> Information supplied
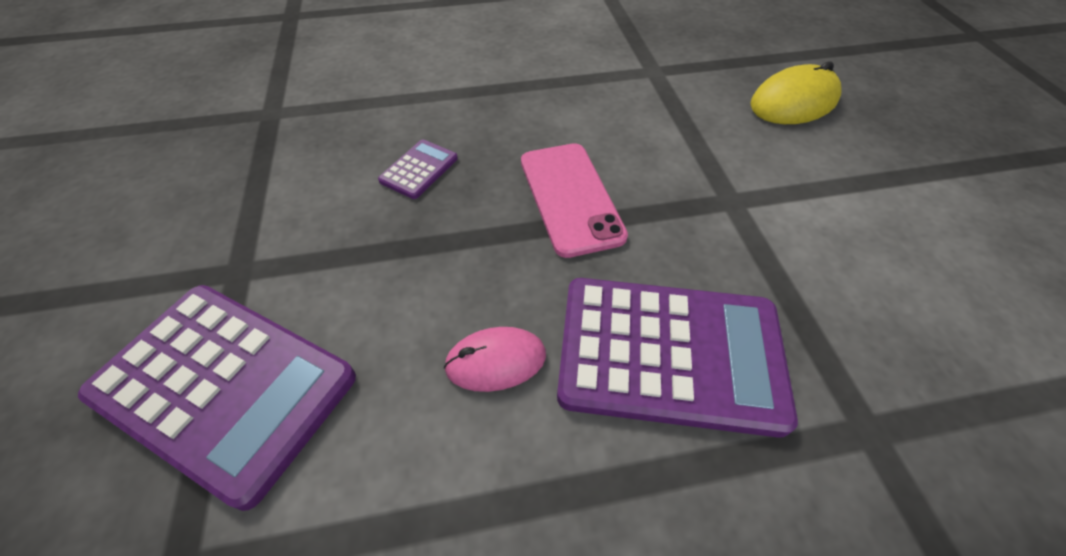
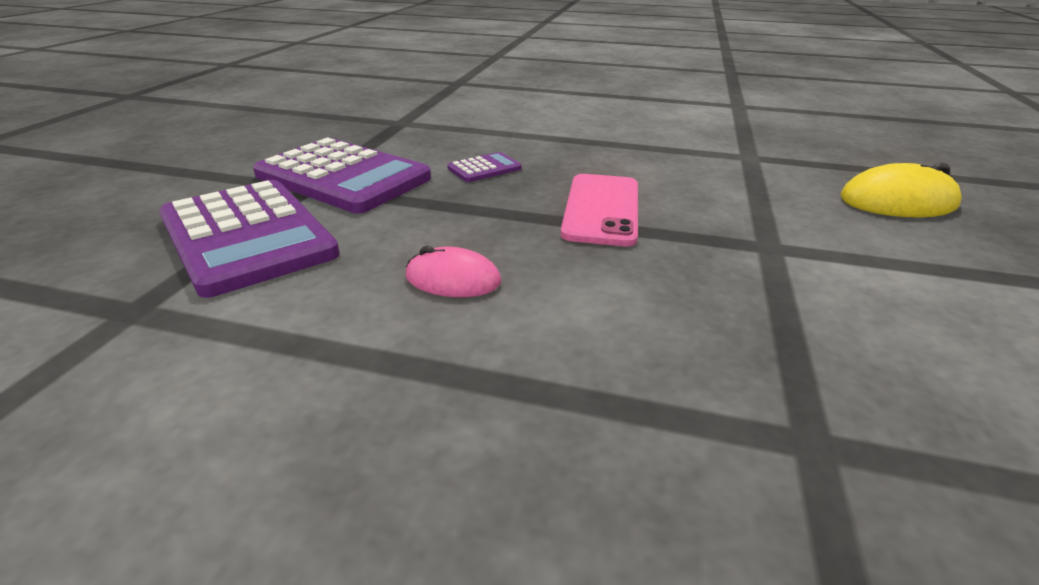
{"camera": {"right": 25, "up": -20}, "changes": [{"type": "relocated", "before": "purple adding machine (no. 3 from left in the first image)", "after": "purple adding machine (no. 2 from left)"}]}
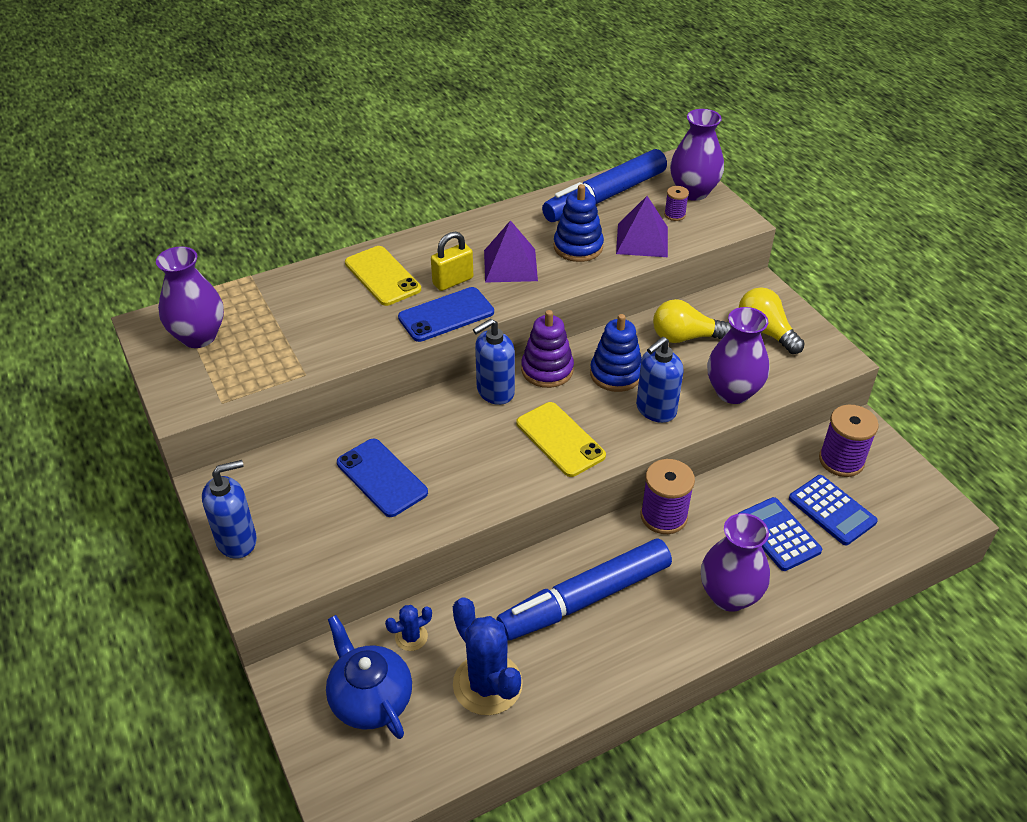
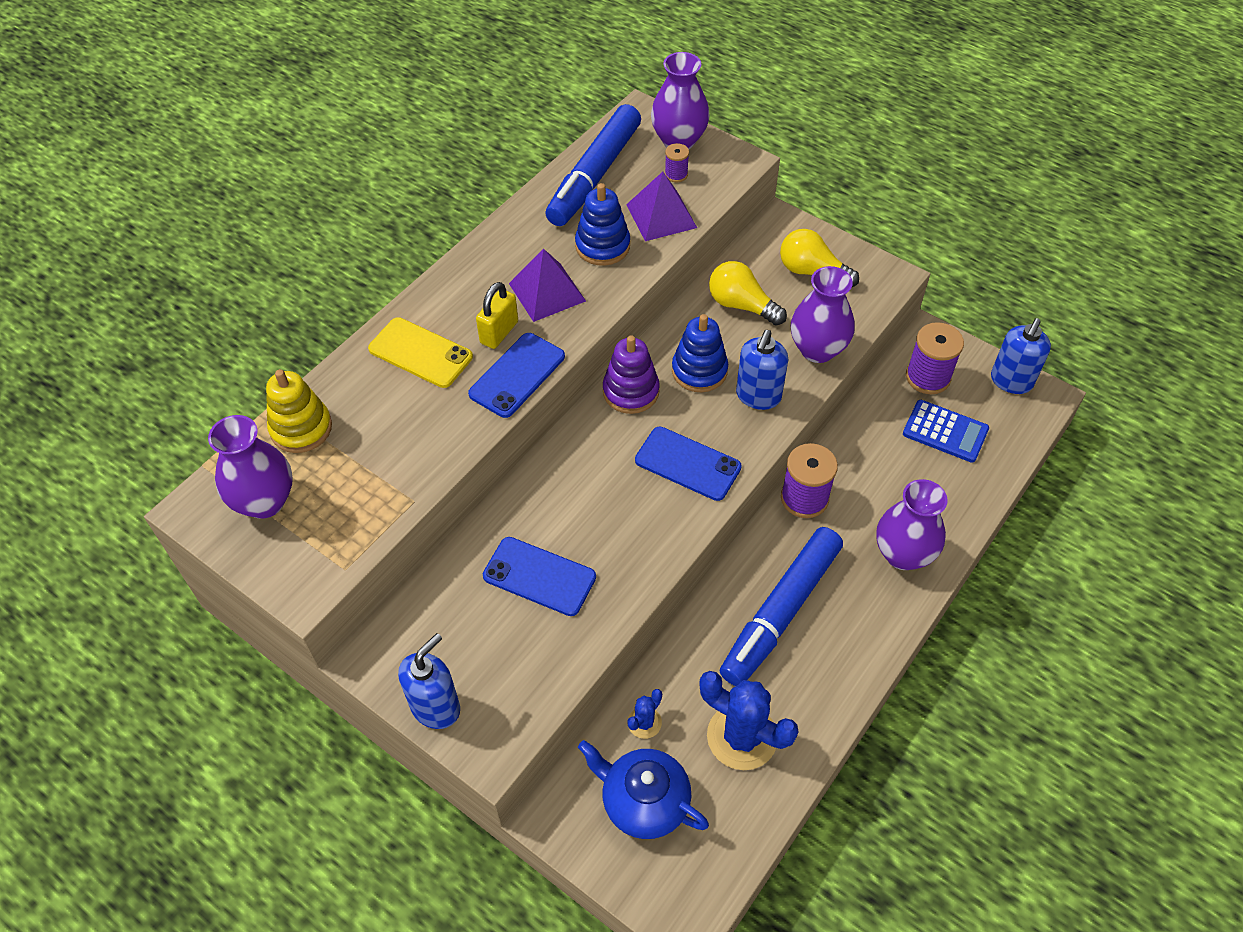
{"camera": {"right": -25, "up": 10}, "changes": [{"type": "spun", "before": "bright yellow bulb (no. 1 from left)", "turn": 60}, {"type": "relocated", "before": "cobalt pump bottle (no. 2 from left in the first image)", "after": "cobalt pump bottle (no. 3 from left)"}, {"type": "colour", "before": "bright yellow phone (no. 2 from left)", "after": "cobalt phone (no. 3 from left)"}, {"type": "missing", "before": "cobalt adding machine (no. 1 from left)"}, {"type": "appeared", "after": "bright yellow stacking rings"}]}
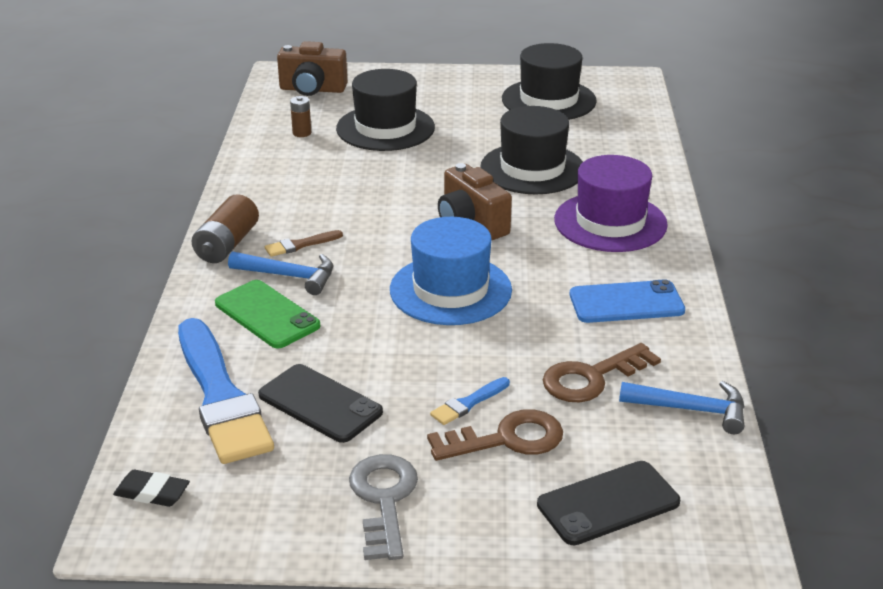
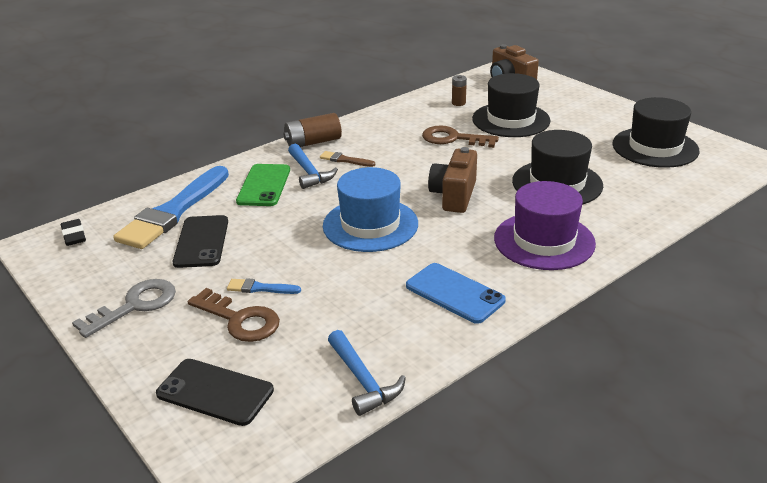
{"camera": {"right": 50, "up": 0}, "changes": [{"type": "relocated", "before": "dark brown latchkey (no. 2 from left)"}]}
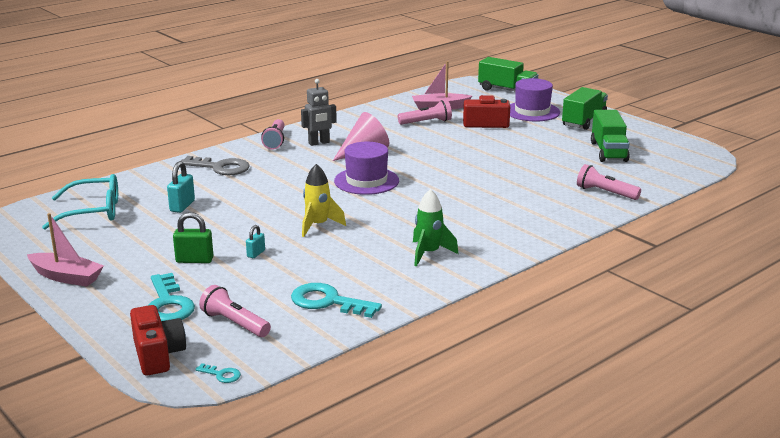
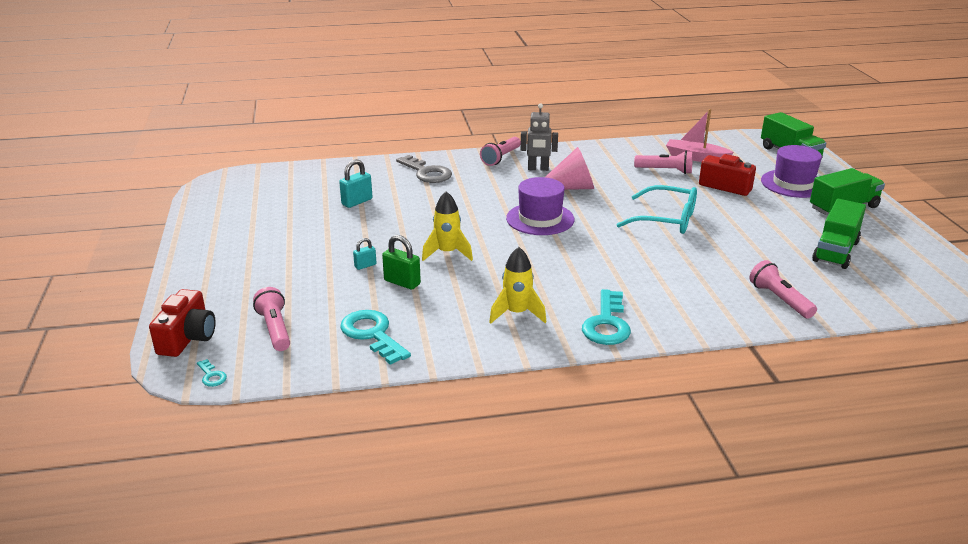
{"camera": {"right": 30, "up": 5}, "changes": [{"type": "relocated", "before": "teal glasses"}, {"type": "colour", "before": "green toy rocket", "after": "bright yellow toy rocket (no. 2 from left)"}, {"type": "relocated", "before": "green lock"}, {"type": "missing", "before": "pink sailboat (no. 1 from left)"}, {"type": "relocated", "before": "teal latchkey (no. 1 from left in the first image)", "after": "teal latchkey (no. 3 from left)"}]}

> What the task requires
Every line above is to be reproduced verbatim, and the pictures are to be omitted.

> Result for this task
{"camera": {"right": 25, "up": -20}, "changes": [{"type": "relocated", "before": "purple adding machine (no. 3 from left in the first image)", "after": "purple adding machine (no. 2 from left)"}]}
{"camera": {"right": -25, "up": 10}, "changes": [{"type": "spun", "before": "bright yellow bulb (no. 1 from left)", "turn": 60}, {"type": "relocated", "before": "cobalt pump bottle (no. 2 from left in the first image)", "after": "cobalt pump bottle (no. 3 from left)"}, {"type": "colour", "before": "bright yellow phone (no. 2 from left)", "after": "cobalt phone (no. 3 from left)"}, {"type": "missing", "before": "cobalt adding machine (no. 1 from left)"}, {"type": "appeared", "after": "bright yellow stacking rings"}]}
{"camera": {"right": 50, "up": 0}, "changes": [{"type": "relocated", "before": "dark brown latchkey (no. 2 from left)"}]}
{"camera": {"right": 30, "up": 5}, "changes": [{"type": "relocated", "before": "teal glasses"}, {"type": "colour", "before": "green toy rocket", "after": "bright yellow toy rocket (no. 2 from left)"}, {"type": "relocated", "before": "green lock"}, {"type": "missing", "before": "pink sailboat (no. 1 from left)"}, {"type": "relocated", "before": "teal latchkey (no. 1 from left in the first image)", "after": "teal latchkey (no. 3 from left)"}]}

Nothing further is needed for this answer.